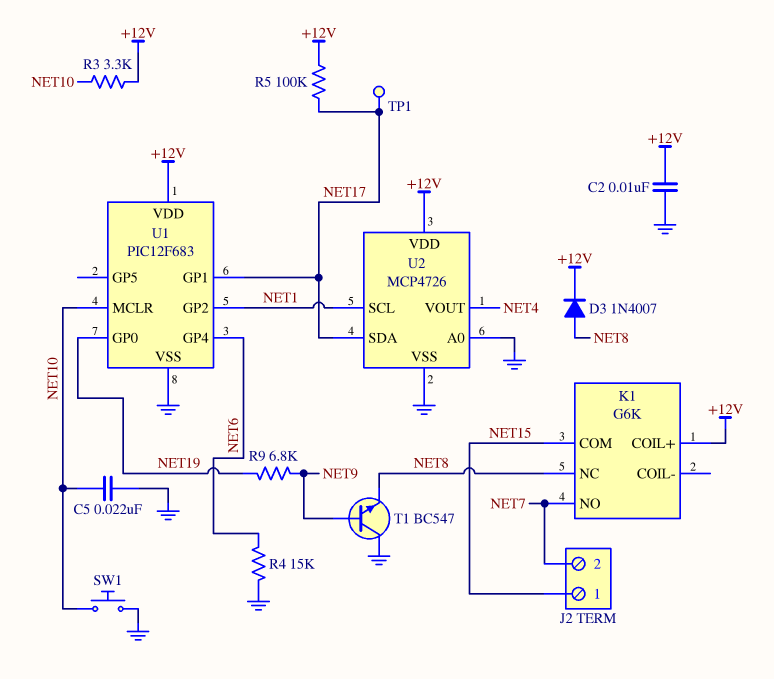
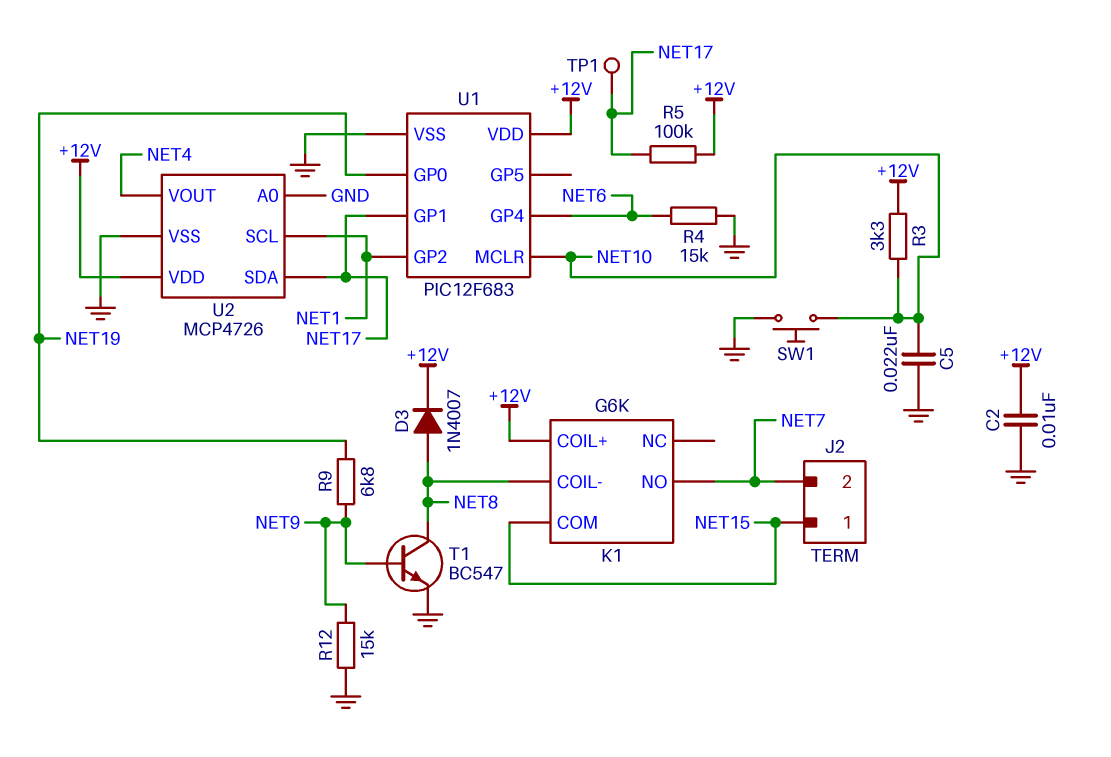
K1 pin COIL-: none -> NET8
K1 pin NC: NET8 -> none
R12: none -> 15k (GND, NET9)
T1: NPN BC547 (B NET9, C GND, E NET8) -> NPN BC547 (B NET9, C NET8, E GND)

...

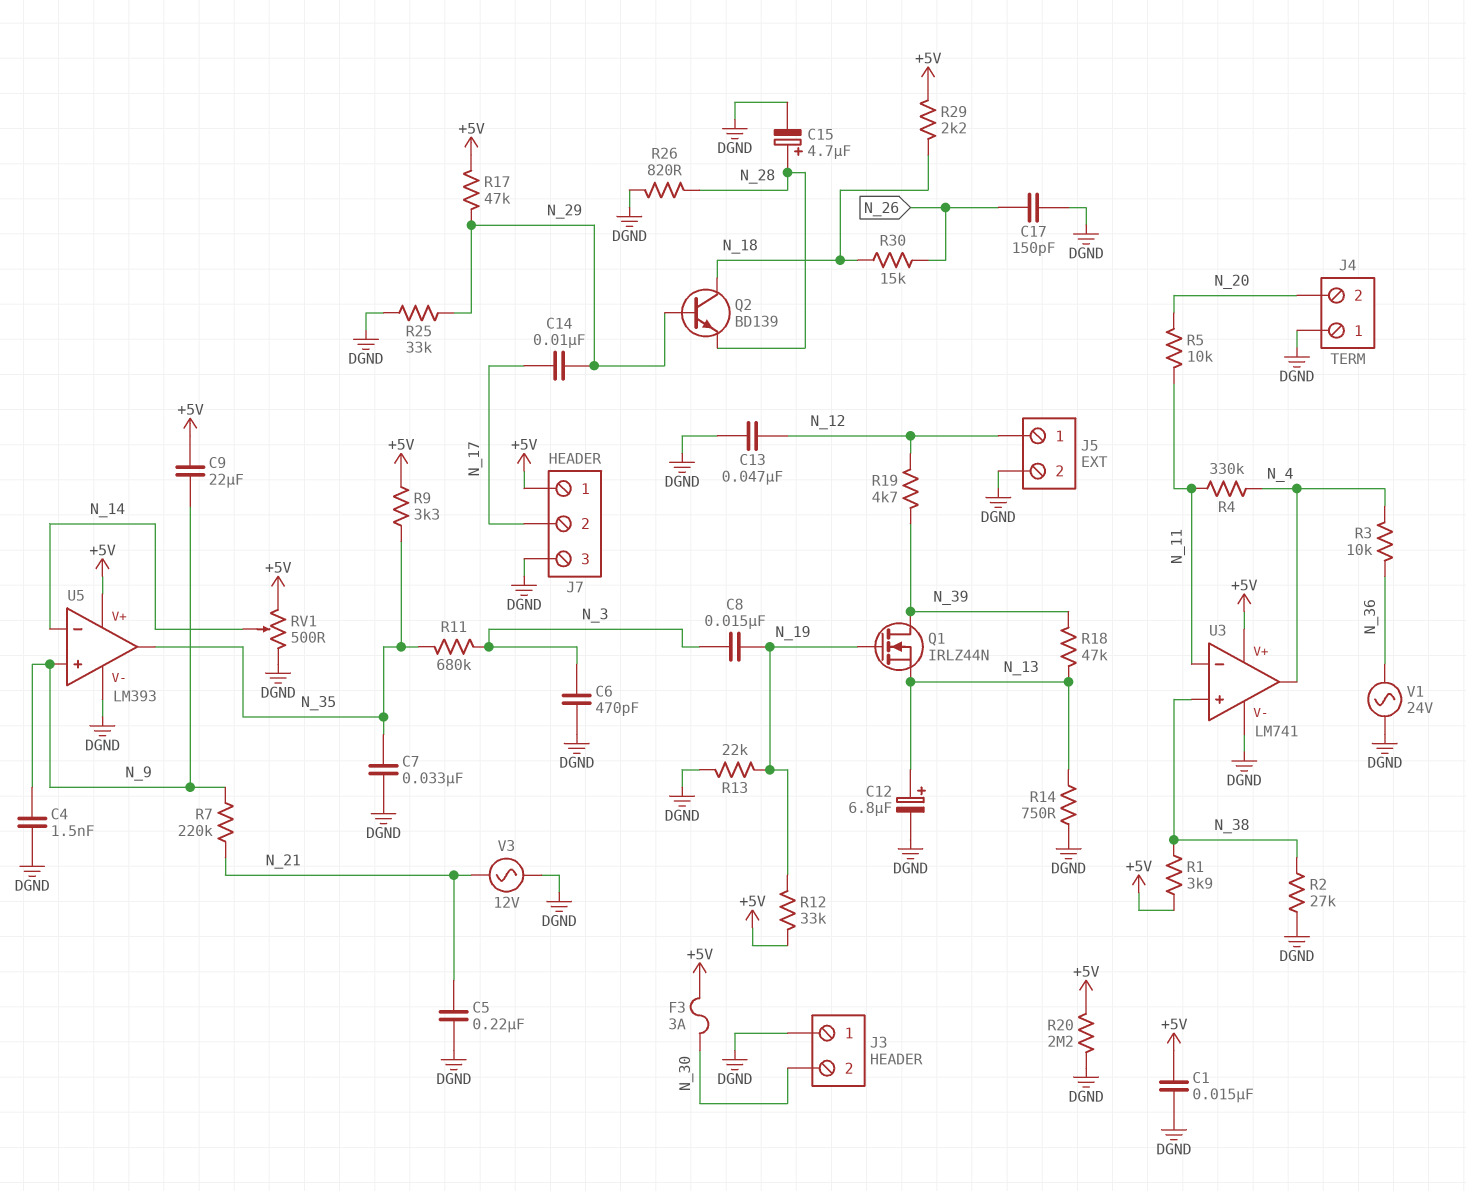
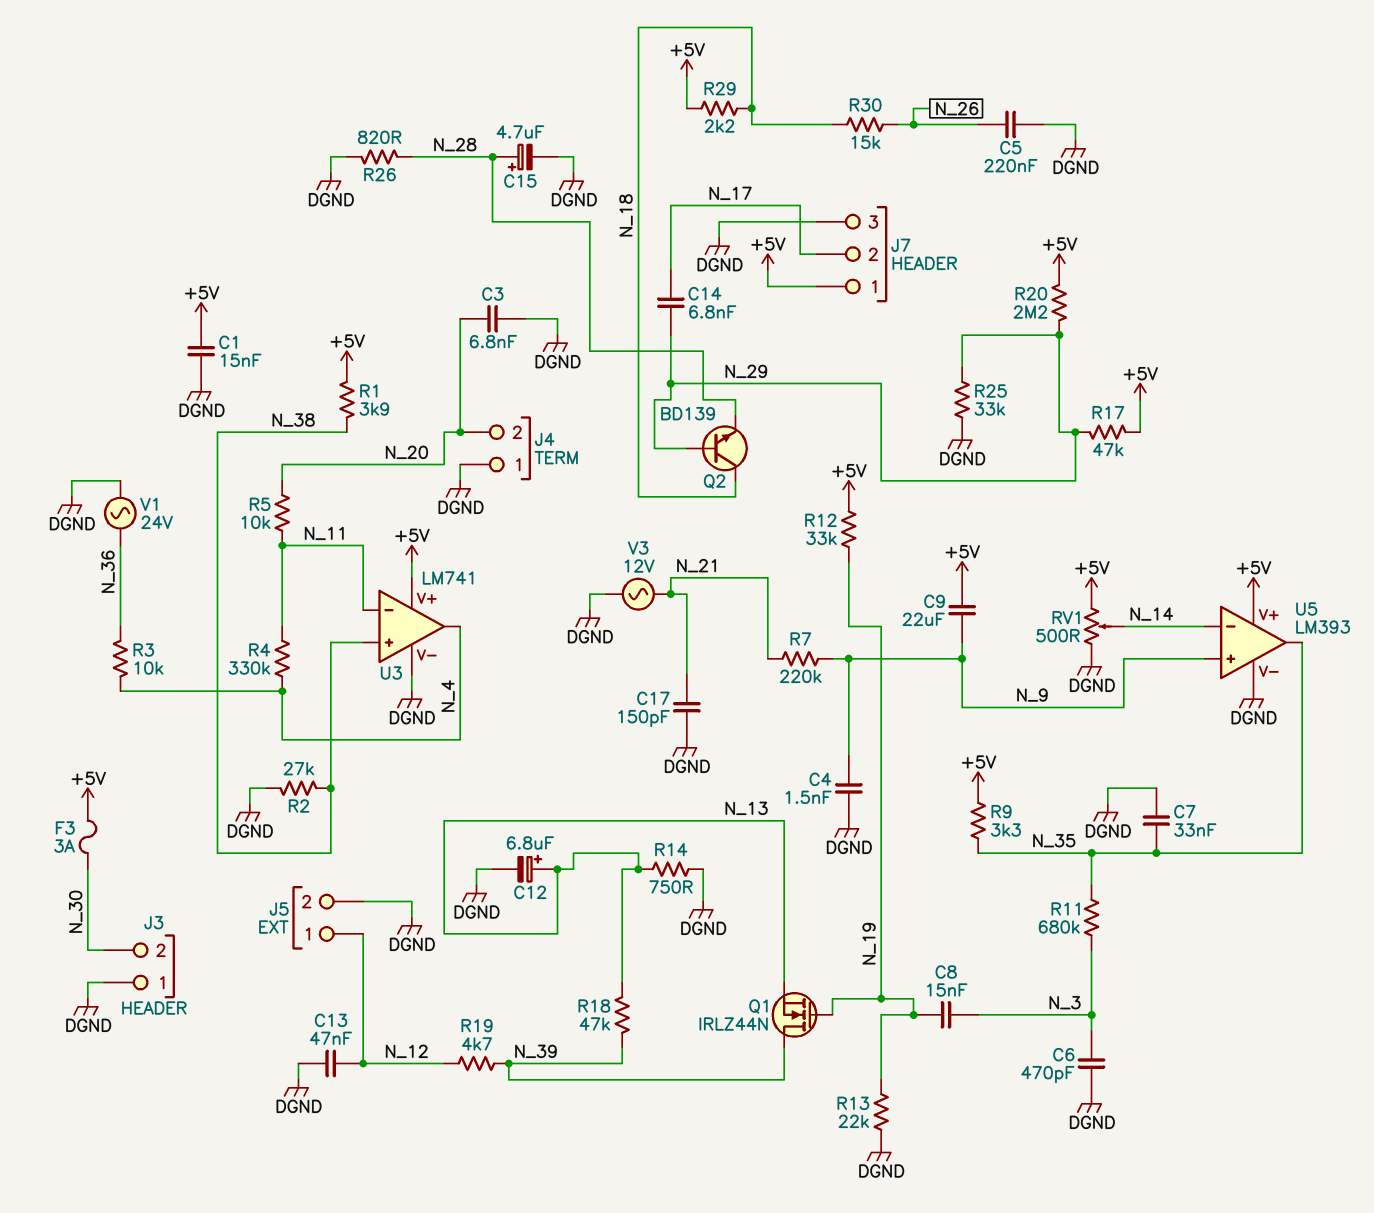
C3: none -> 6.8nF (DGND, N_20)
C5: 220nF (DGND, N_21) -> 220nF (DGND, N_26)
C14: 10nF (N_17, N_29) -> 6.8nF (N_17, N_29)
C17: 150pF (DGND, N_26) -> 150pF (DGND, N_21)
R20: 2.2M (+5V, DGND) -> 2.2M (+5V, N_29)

==

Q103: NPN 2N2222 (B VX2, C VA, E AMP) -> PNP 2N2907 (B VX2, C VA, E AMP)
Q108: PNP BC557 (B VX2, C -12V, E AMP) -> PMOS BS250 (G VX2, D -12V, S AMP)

**Task to carry out**
Reproduce exactly the stretch of the material above that starts at the line with "C14: 10nF (N_17, N_29) -> 6.8nF (N_17, N_29)" and ends at the line with "R20: 2.2M (+5V, DGND) -> 2.2M (+5V, N_29)", both included, and nothing else.

**Your solution**
C14: 10nF (N_17, N_29) -> 6.8nF (N_17, N_29)
C17: 150pF (DGND, N_26) -> 150pF (DGND, N_21)
R20: 2.2M (+5V, DGND) -> 2.2M (+5V, N_29)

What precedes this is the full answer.